■ **EXERCISE AIM**
Your answer must be the full listing, reproduced exactly, minus any pictures.

=====

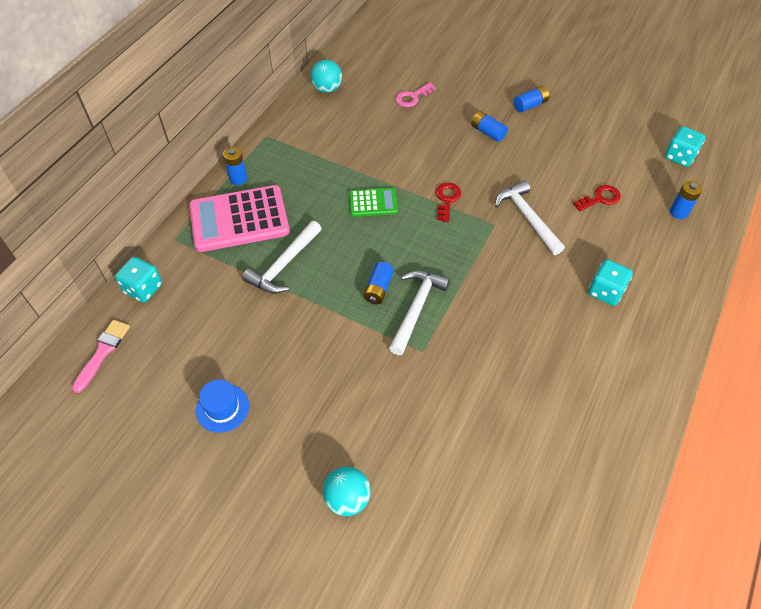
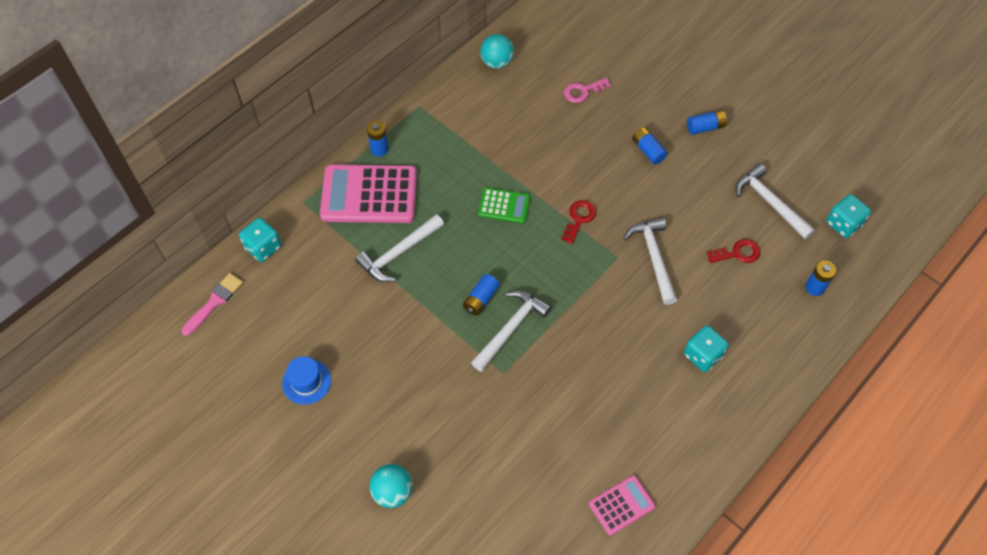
camera: 15 degrees right, 5 degrees up
(586, 450) = (621, 505): none -> pink calculator
(610, 152) = (769, 202): none -> white hammer

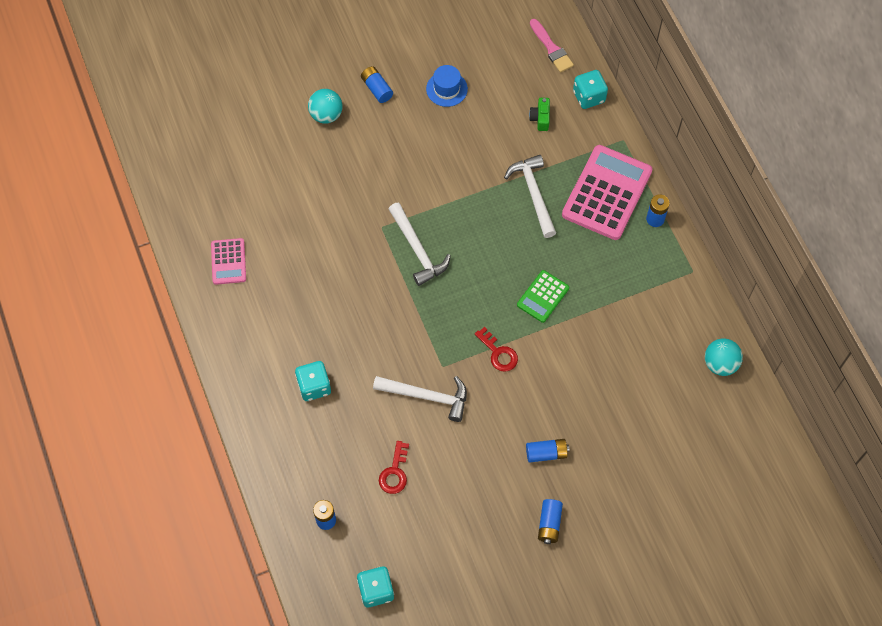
camera: 115 degrees right, 5 degrees up
(307, 280) = (540, 118): none -> green camera
(481, 299) = (456, 238): blue battery -> blue battery (377, 89)
(583, 91) = (647, 428): pink key -> none
(769, 202) = (433, 534): white hammer -> none

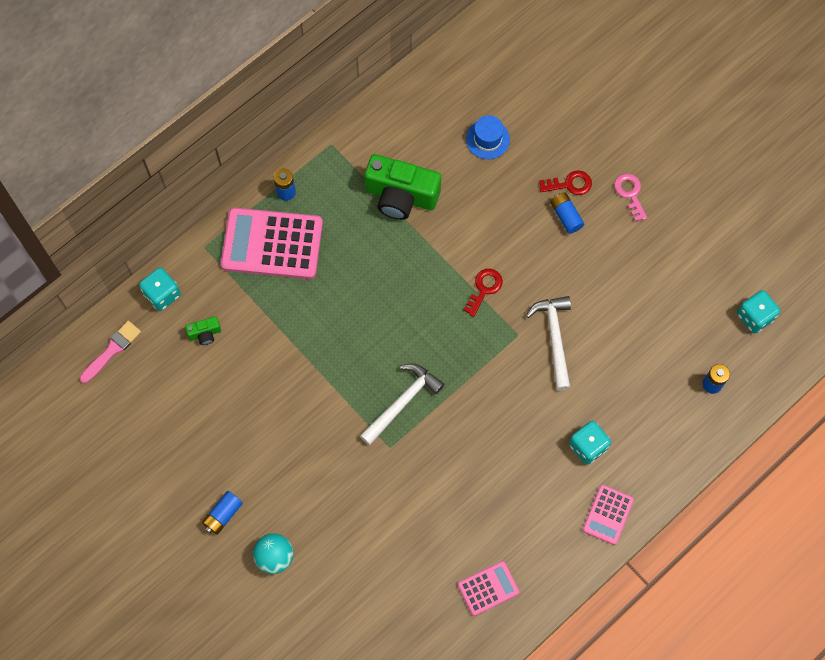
camera: 110 degrees left, 5 degrees up
(246, 379) = (608, 514): none -> pink calculator
(394, 472) = (640, 340): red key -> red key (570, 184)
(446, 89) = (199, 441): blue hat -> blue hat (487, 139)
(533, 194) = (298, 312): white hammer -> none
(543, 296) = (409, 268): green calculator -> none
(549, 524) = (630, 193): blue battery -> pink key
(618, 313) = (401, 196): none -> green camera
(720, 364) = (418, 97): turquoise ball -> none

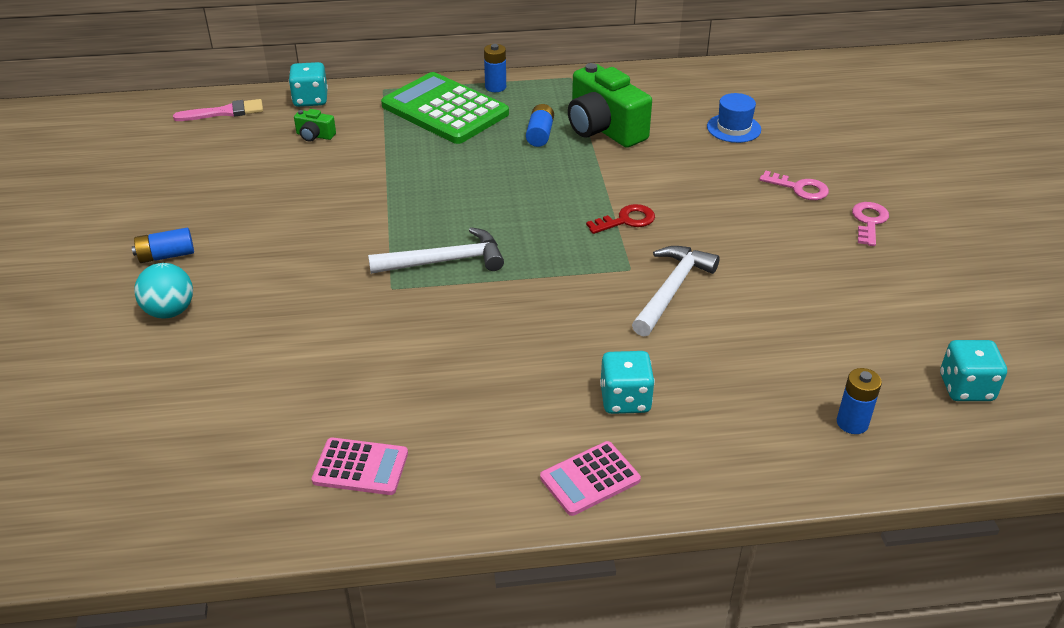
camera: 35 degrees right, 30 degrees down
(272, 244) = (445, 110): pink calculator -> green calculator
(566, 216) = (774, 208): blue battery -> blue battery (540, 134)
(570, 184) = (799, 188): red key -> pink key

=====

■ **RESPONSE**
camera: 15 degrees right, 5 degrees up
(586, 450) = (621, 505): none -> pink calculator
(610, 152) = (769, 202): none -> white hammer

camera: 115 degrees right, 5 degrees up
(307, 280) = (540, 118): none -> green camera
(481, 299) = (456, 238): blue battery -> blue battery (377, 89)
(583, 91) = (647, 428): pink key -> none
(769, 202) = (433, 534): white hammer -> none

camera: 110 degrees left, 5 degrees up
(246, 379) = (608, 514): none -> pink calculator
(394, 472) = (640, 340): red key -> red key (570, 184)
(446, 89) = (199, 441): blue hat -> blue hat (487, 139)
(533, 194) = (298, 312): white hammer -> none
(543, 296) = (409, 268): green calculator -> none
(549, 524) = (630, 193): blue battery -> pink key
(618, 313) = (401, 196): none -> green camera
(720, 364) = (418, 97): turquoise ball -> none

camera: 35 degrees right, 30 degrees down
(272, 244) = (445, 110): pink calculator -> green calculator
(566, 216) = (774, 208): blue battery -> blue battery (540, 134)
(570, 184) = (799, 188): red key -> pink key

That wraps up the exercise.